• [ENTRIES PROVIDED]

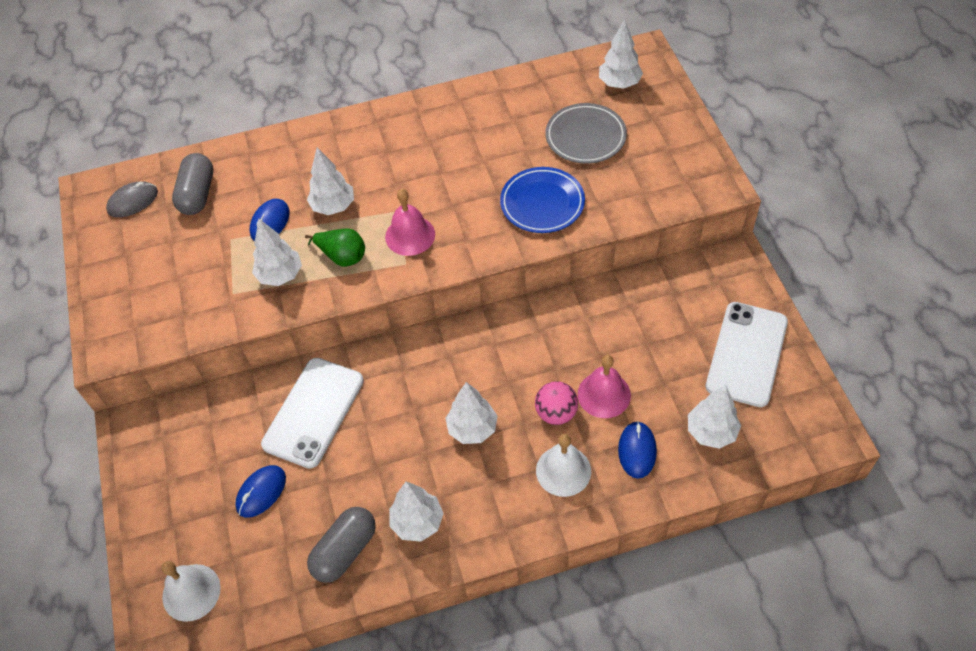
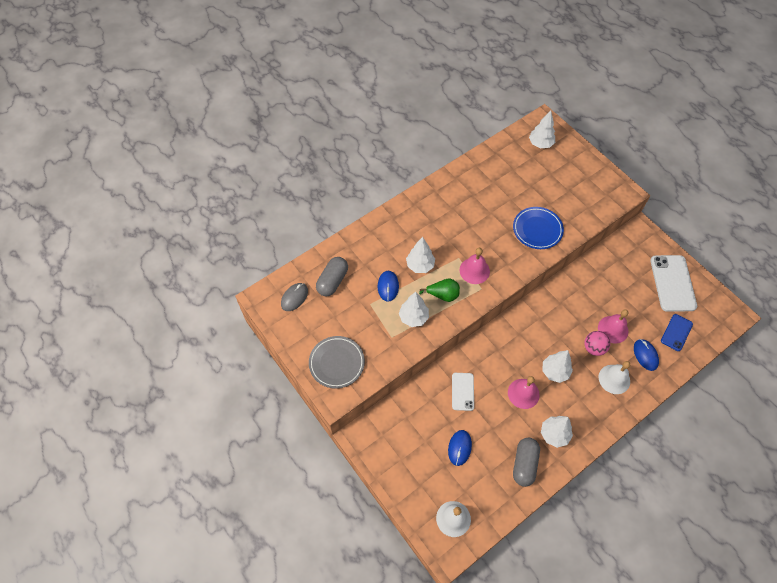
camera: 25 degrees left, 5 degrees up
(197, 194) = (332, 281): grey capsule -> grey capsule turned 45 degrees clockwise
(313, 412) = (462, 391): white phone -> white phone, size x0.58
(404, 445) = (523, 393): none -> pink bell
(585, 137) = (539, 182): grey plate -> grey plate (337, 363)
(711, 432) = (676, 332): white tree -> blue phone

• [WHAT NEEDS TO BE DONE]
Starting from the line that contains "(197, 194) = (332, 281): grey", reproduce each line of the data exactly through the last one.

• [RESPONSE]
(197, 194) = (332, 281): grey capsule -> grey capsule turned 45 degrees clockwise
(313, 412) = (462, 391): white phone -> white phone, size x0.58
(404, 445) = (523, 393): none -> pink bell
(585, 137) = (539, 182): grey plate -> grey plate (337, 363)
(711, 432) = (676, 332): white tree -> blue phone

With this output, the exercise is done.